**TASK DETAILS**
Transcribe exactly the stretch of lines beginning at the one containing "U5 pin GND: none -> GND" and closing with the last line of the entries below. Omit images.

**DATA TO EXAMINE**
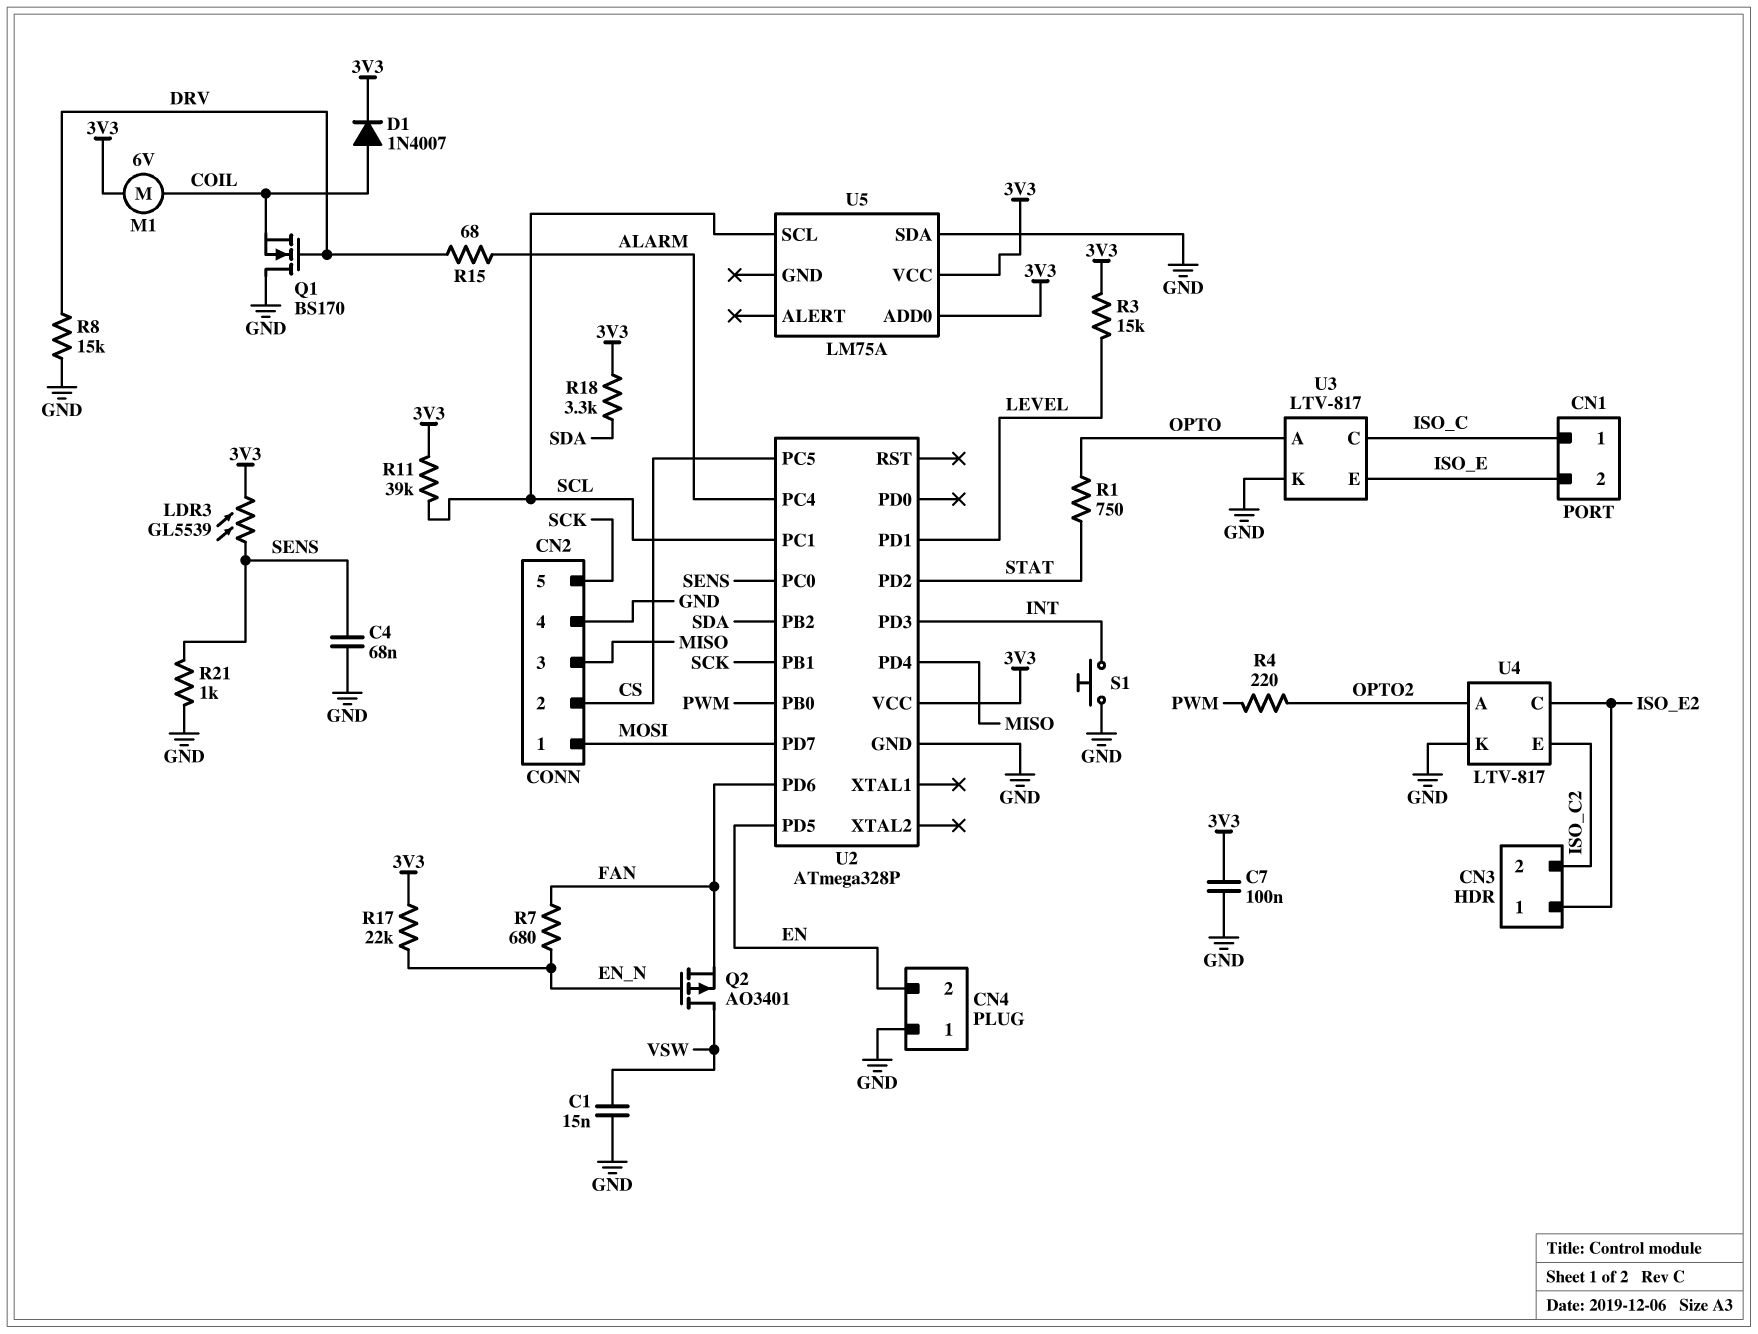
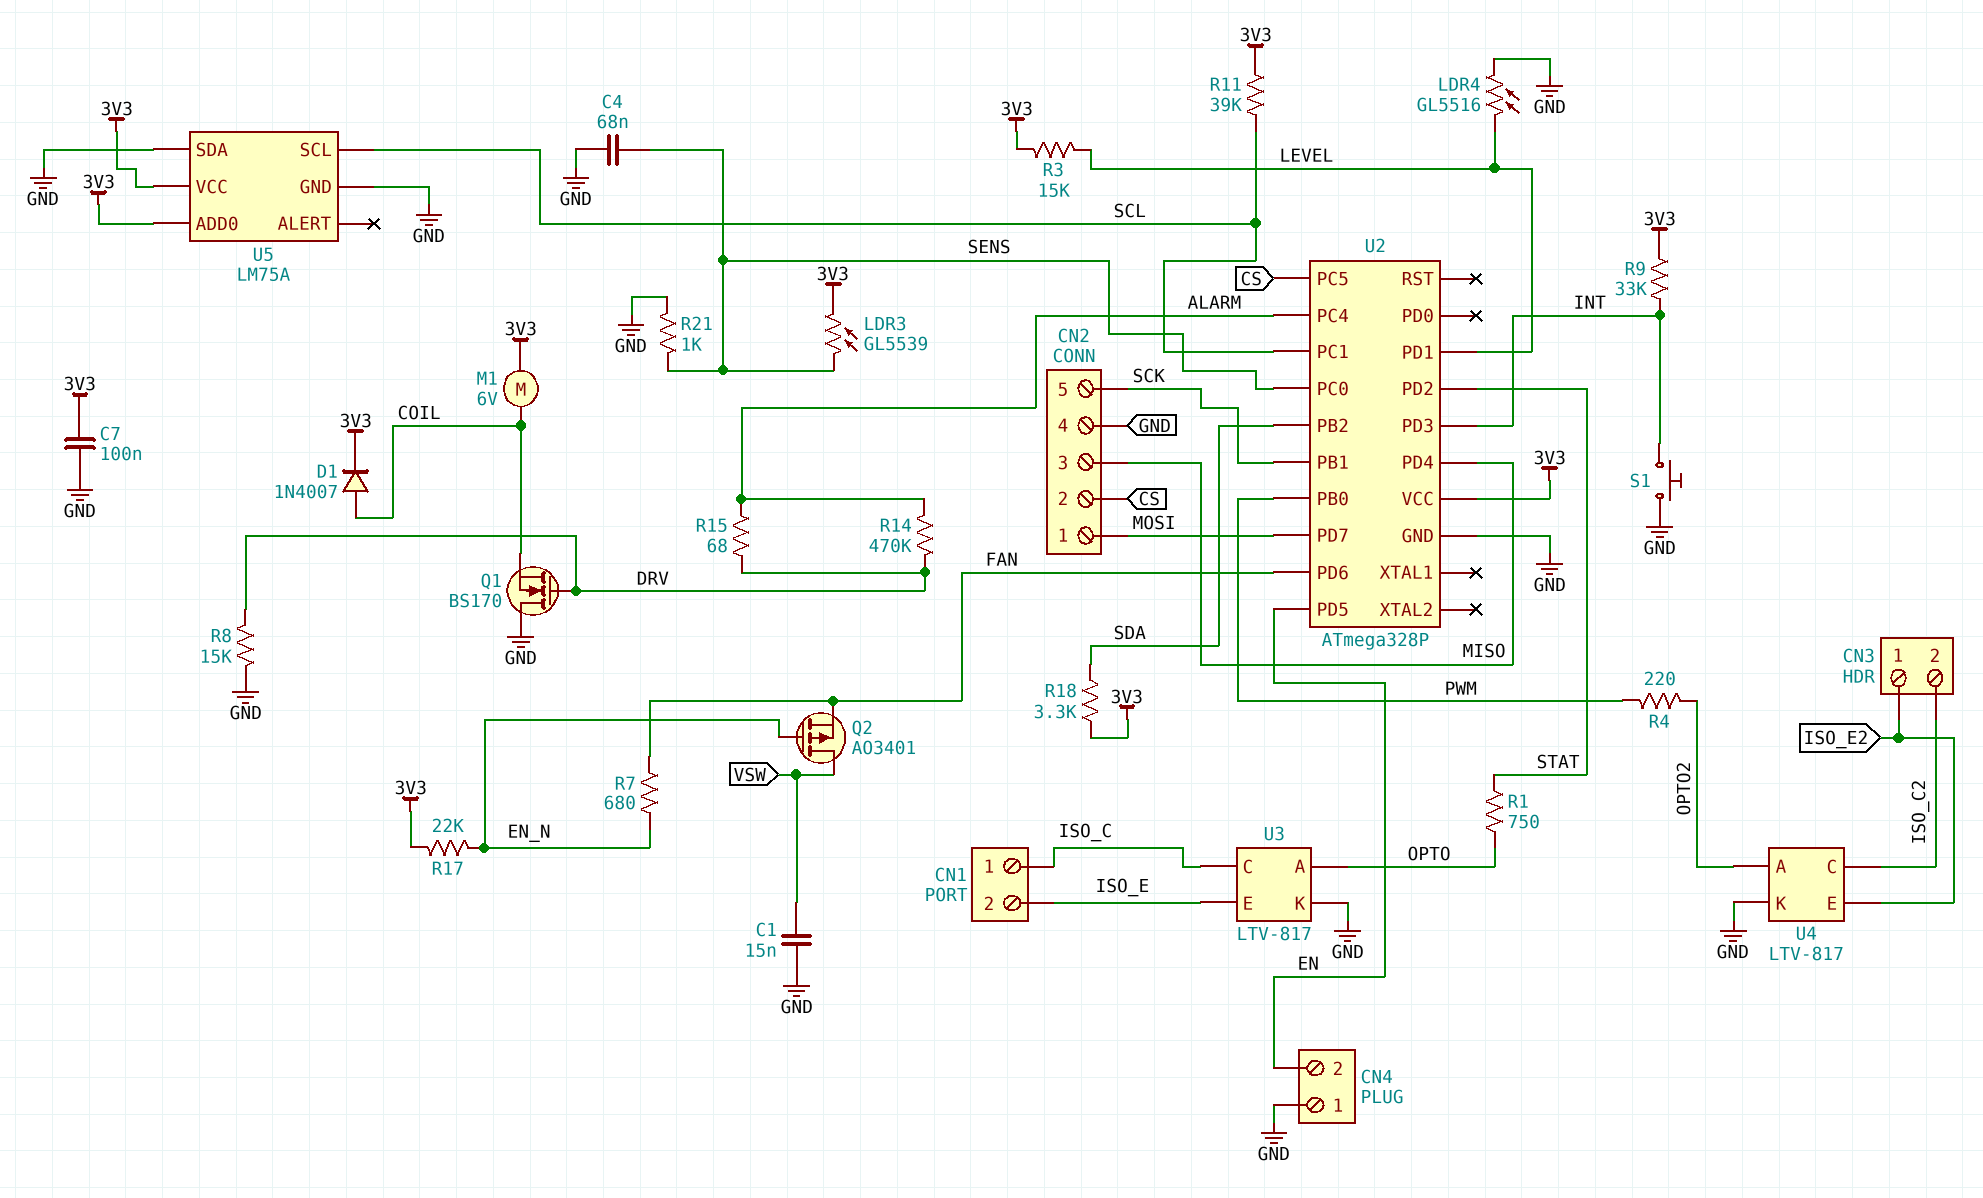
LDR4: none -> GL5516 (GND, LEVEL)
R9: none -> 33k (3V3, INT)
R14: none -> 470k (ALARM, DRV)
U4 pin C: ISO_E2 -> ISO_C2
U4 pin E: ISO_C2 -> ISO_E2
U5 pin GND: none -> GND

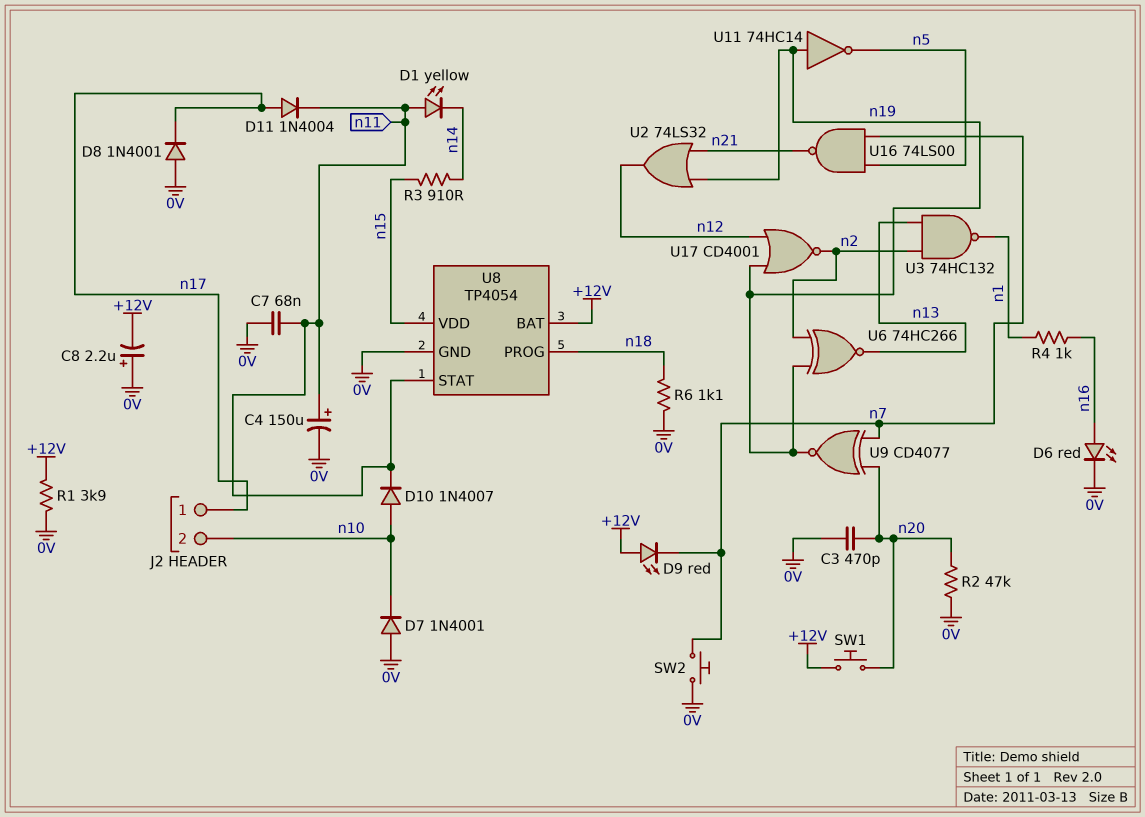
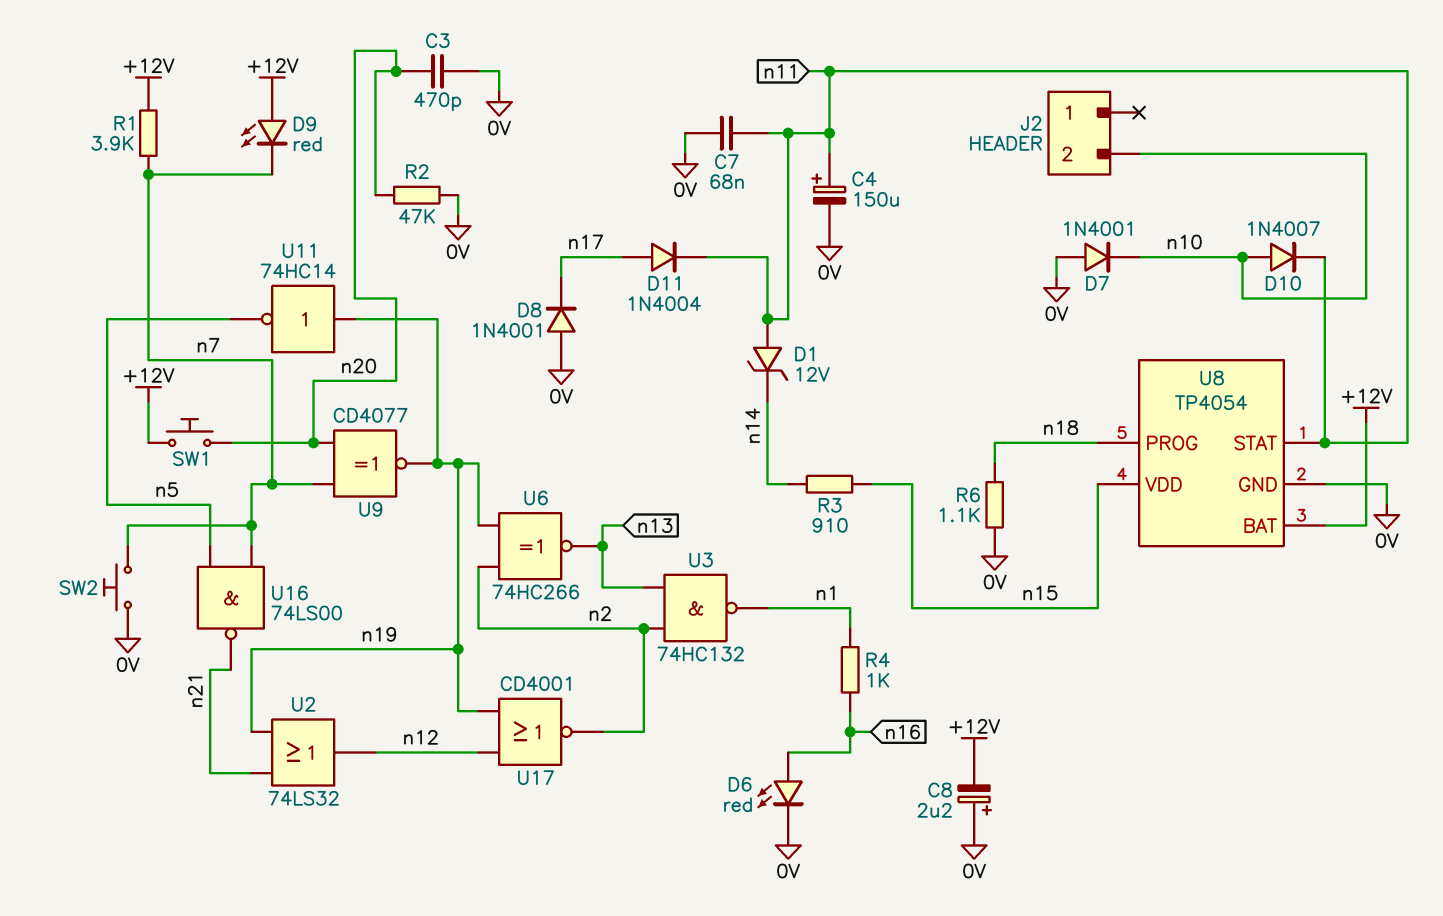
D1: LED yellow (A n11, K n14) -> zener 12V (A n11, K n14)
J2 pin 1: n17 -> none
R1: 3.9k (+12V, 0V) -> 3.9k (+12V, n7)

**RESPONSE TO THIS EXERCISE**
U5 pin GND: none -> GND

D1: LED yellow (A n11, K n14) -> zener 12V (A n11, K n14)
J2 pin 1: n17 -> none
R1: 3.9k (+12V, 0V) -> 3.9k (+12V, n7)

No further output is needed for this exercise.